Data items
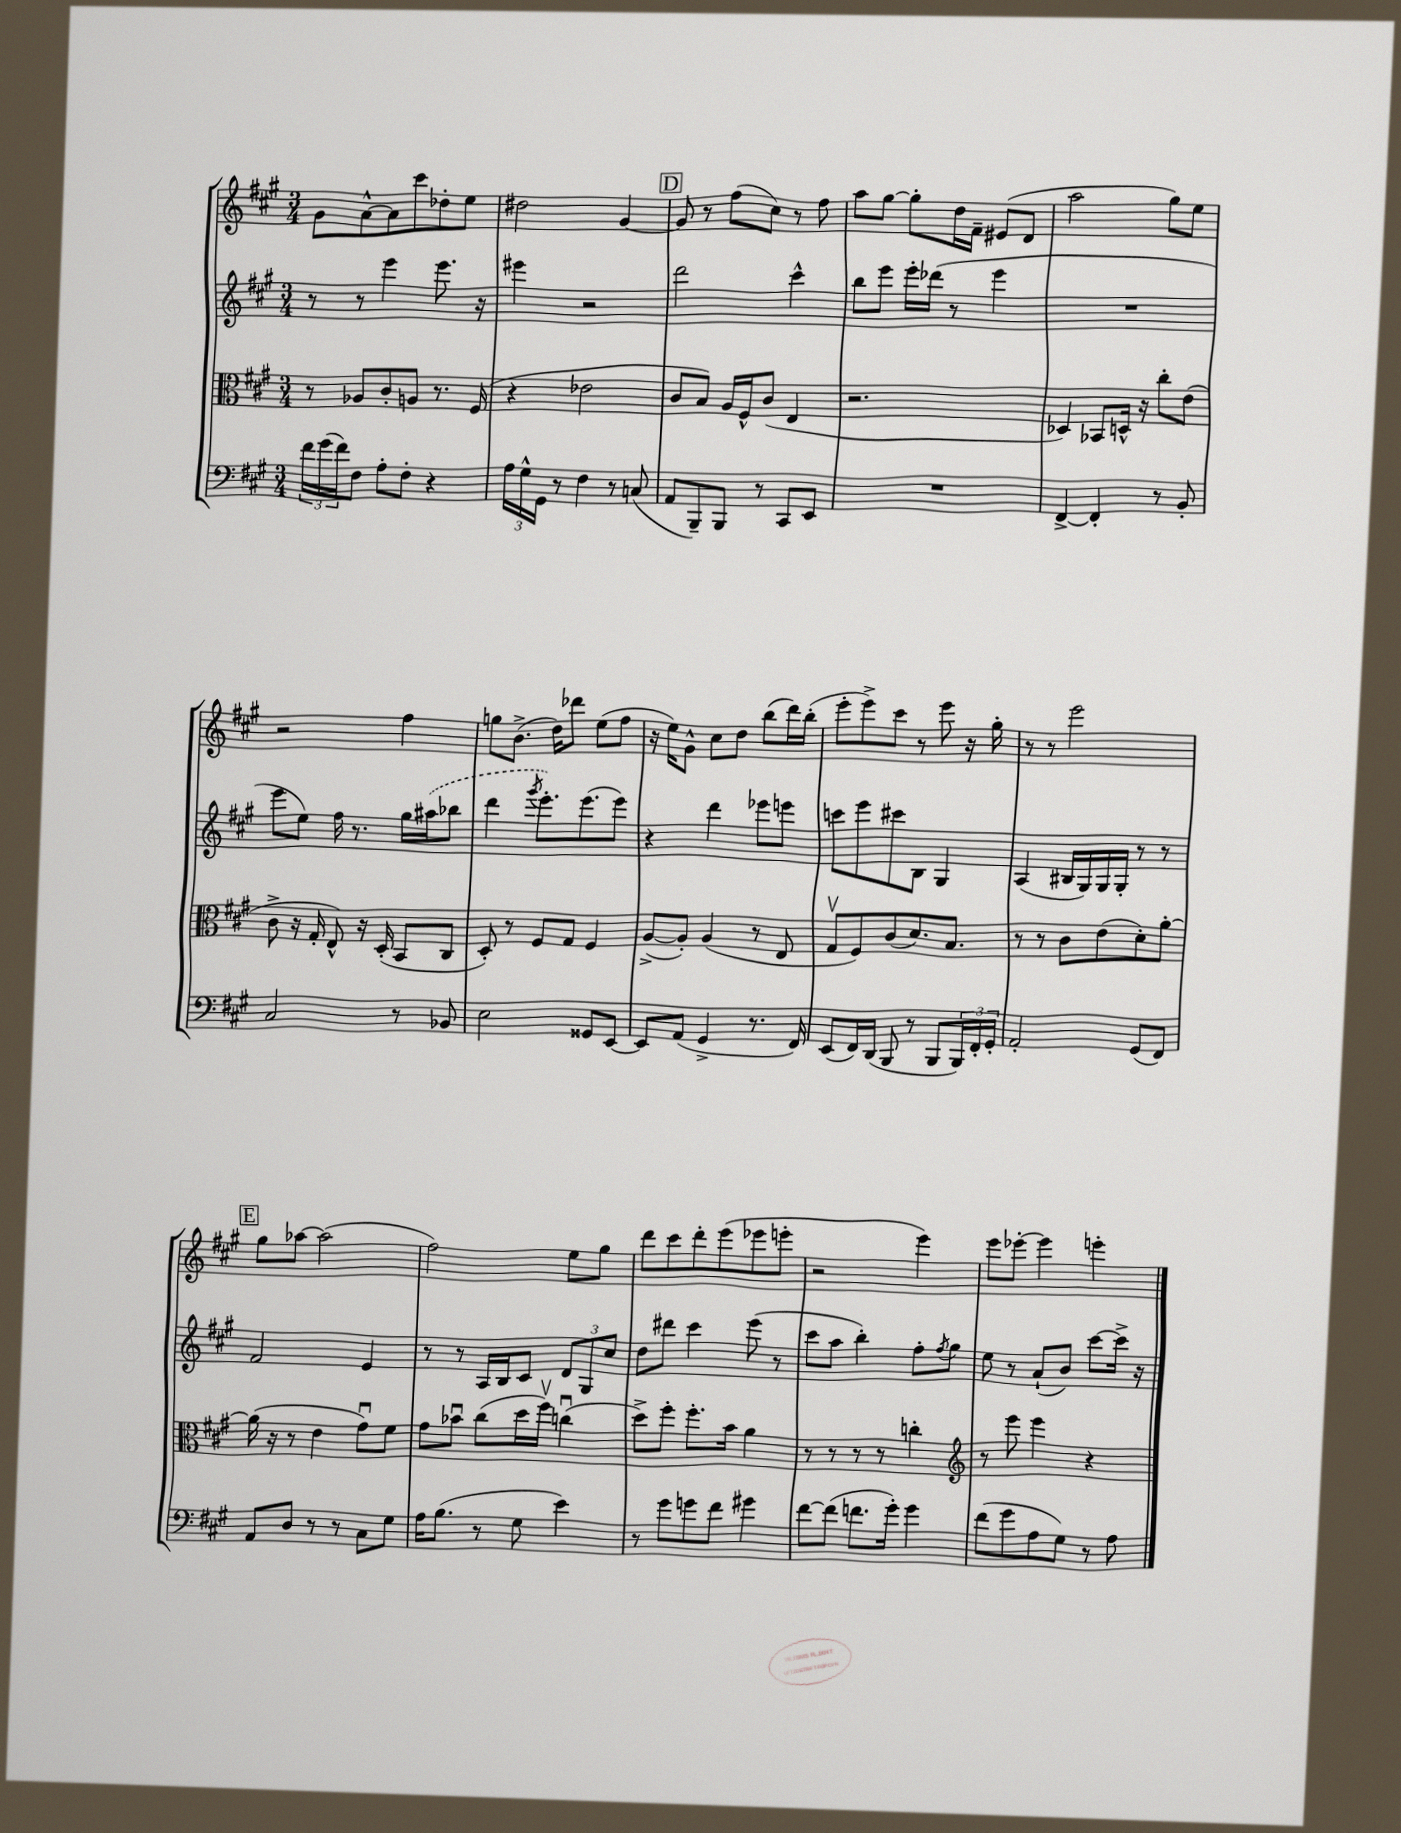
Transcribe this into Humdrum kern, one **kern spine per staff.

**kern	**kern	**kern	**kern
*staff4	*staff3	*staff2	*staff1
*clefF4	*clefC3	*clefG2	*clefG2
*k[f#c#g#]	*k[f#c#g#]	*k[f#c#g#]	*k[f#c#g#]
*M3/4	*M3/4	*M3/4	*M3/4
24f#\LL	8r	8r	8g#\L
(24g#\	.	.	.
24f#\J)	.	.	.
8F#\J	8A-/L	8r	[8a^^\
8A'\L	8c#'/	4eee\	8a\]
8F#'\J	8A/J	.	8ccc#\
4r	8.r	8.eee\	8dd-'\
.	.	.	8ee\J
.	(16F#/	16r	.
=	=	=	=
24A\LL	4r	4eee#\	2dd#\
24G#^^\	.	.	.
24GG#\JJ	.	.	.
8r	.	.	.
4F#\	2e-\	2r	.
8r	.	.	[4g#/
(8C/	.	.	.
=	=	=	=
8AA/L	8c#/L	2ddd\	8g#/]
8BBB~/)	8B/J)	.	8r
8BBB/J	16A/LL	.	(8ff#\L
.	16F#^^/J	.	.
8r	(8c#/J	.	8cc#\J)
8CC#/L	4E/	4ccc#^^\	8r
8EE/J	.	.	8ff#\
=	=	=	=
2.r	2.r	8bb\L	8aa\L
.	.	8eee\J	[8gg#\J
.	.	16eee'\LL	8gg#'\]L
.	.	(16ddd-\JJ	.
.	.	8r	16dd\L
.	.	.	16f#~\JJ
.	.	4eee\	(8e#/L
.	.	.	8d/J
=	=	=	=
[4FF#^/	4D-/)	2.r	2aa\
4FF#'/]	8BB-/L	.	.
.	16D^^/Jk	.	.
.	16r	.	.
8r	8cc#'\L	.	8gg#\L)
8BB'/	(8e\J	.	8ee\J
=	=	=	=
2C#/	8c#^\	8eee\L	2r
.	16r	8ee\J)	.
.	16G#'/	.	.
.	8E^^/)	16ff#\	.
.	.	8.r	.
.	16r	.	.
.	(16D'/	.	.
8r	8BB/L	16gg#\LL	4ff#\
.	.	(16aa#\J	.
8BB-/	8C#/J	8bb-\J	.
=	=	=	=
2E\	8D'/)	4ddd\	8gg\L
.	8r	.	(8.b^\J
.	.	8qggg#/	.
.	8F#/L	8.eee'\L)	.
.	.	.	16dd\LK)
.	8G#/J	.	8ddd-\J
.	.	(8.eee\	.
8GG##/L	4F#/	.	(8ee\L
[8EE/J	.	8eee\J)	8ff#\J
=	=	=	=
8EE/]L	([8A^/L	4r	16r
.	.	.	16ee\LK)
(8AA/J	8A'/]J)	.	8g#^^\J
4GG#^/	(4A/	4ddd\	8cc#\L
.	.	.	8dd\J
8.r	8r	8eee-\L	(8bb\L
.	8E/	8eee\J	16ddd\L)
16FF#/)	.	.	(16bb'\JJ
=	=	=	=
(8EE/L	8G#v/L	8ccc\L	8eee'\L
16FF#/L)	8F#/)	8eee\	8eee^\)
(16DD/JJ	.	.	.
8BBB/	(8c#/	8ccc#\	8ccc#\J
8r	8.d/)	8B\J	8r
8BBB/L	.	4G#/	8eee\
.	8.B/J	.	.
24BBB/L)	.	.	16r
24FF#'/	.	.	.
.	.	.	16gg#'\
24GG#'/JJ	.	.	.
=	=	=	=
2AA'/	8r	(4A/	8r
.	8r	.	8r
.	8c#\L	16B#/LL	2eee\
.	.	16G#/)	.
.	(8e\	16G#/	.
.	.	16G#'/JJ	.
(8GG#/L	8d'\)	8r	.
8FF#/J)	[8a'\J	8r	.
=	=	=	=
8AA/L	(16a\]	2f#/	8gg#\L
.	16r	.	.
8D/J	8r	.	[8aa-\J
8r	4e\	.	(2aa-\]
8r	.	.	.
8C#\L	8g#u\L)	4e/	.
8G#\J	8f#\J	.	.
=	=	=	=
16A\LK	8g#\L	8r	2ff#\)
(8.B\J	.	.	.
.	8b-u\J	8r	.
8r	(8cc#\L	16A/LL	.
.	.	16B/J	.
8G#\	16dd\L	8c#/J	.
.	16ff#v\JJ)	.	.
4e\)	(4ccu\	12d/L	8ee\L
.	.	12G#/	.
.	.	.	8gg#\J
.	.	12cc#/J	.
=	=	=	=
8r	8dd^\L)	8dd\L	8ddd\L
8g#\L	8ff#'\J	8ddd#\J	8ccc#\
8g\	8.ff#'\L	4ccc#\	8ddd'\
8f#\J	.	.	(8eee\
.	16b\Jk	.	.
4g#\	4a\	(8eee\	8eee-\
.	.	8r	8eee'\J
=	=	=	=
[8f#\L	8r	8ccc#\L	2r
(8f#\]J	8r	8aa\J	.
8.f\L	8r	4bb'\)	.
.	8r	.	.
16g#'\Jk)	.	.	.
4g#\	4cc'\	8ff#'\L	4eee\)
.	.	8qff#/	.
.	.	8gg#\J	.
=	=	=	=
*	*clefG2	*	*
(8f#\L	8r	8ee\	8eee\L
8g#\	8eee\	8r	[8eee-'\J
8A\	4eee\	(8a`/L	4eee-\]
8G#\J)	.	8b/J)	.
8r	4r	[8ccc#\L	4eee'\
8A\	.	16ccc#^\]Jk	.
.	.	16r	.
==	==	==	==
*-	*-	*-	*-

→ What you have to do
Show each line of the items that contains the word "kern".

→ Answer in full
Transcribe this into Humdrum kern, one **kern spine per staff.
**kern	**kern	**kern	**kern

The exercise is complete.